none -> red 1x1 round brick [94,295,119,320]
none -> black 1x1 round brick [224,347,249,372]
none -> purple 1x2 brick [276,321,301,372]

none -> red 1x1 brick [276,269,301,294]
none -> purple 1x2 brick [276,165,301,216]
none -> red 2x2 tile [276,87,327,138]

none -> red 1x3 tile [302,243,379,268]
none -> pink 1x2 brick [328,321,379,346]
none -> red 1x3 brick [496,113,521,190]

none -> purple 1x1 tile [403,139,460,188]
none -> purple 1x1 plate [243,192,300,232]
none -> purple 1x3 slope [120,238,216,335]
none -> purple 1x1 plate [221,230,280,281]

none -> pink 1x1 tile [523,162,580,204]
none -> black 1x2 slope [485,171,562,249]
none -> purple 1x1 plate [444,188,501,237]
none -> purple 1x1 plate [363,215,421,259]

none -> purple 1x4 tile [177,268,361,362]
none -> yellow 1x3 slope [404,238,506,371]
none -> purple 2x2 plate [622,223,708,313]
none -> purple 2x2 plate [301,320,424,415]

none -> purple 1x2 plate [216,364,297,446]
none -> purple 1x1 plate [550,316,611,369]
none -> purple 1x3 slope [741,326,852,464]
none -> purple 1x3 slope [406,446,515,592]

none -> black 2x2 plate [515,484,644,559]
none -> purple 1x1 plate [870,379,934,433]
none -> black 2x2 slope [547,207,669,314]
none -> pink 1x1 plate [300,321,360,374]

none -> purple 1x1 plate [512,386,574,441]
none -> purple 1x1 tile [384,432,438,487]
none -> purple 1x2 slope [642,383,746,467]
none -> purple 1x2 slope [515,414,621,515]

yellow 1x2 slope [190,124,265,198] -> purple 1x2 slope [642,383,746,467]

+ + + + + + +

=== What is needed ===
From the listing above, return every line that carries the string "plate".

=== Response to the task ===
none -> purple 1x1 plate [243,192,300,232]
none -> purple 1x1 plate [221,230,280,281]
none -> purple 1x1 plate [444,188,501,237]
none -> purple 1x1 plate [363,215,421,259]
none -> purple 2x2 plate [622,223,708,313]
none -> purple 2x2 plate [301,320,424,415]
none -> purple 1x2 plate [216,364,297,446]
none -> purple 1x1 plate [550,316,611,369]
none -> black 2x2 plate [515,484,644,559]
none -> purple 1x1 plate [870,379,934,433]
none -> pink 1x1 plate [300,321,360,374]
none -> purple 1x1 plate [512,386,574,441]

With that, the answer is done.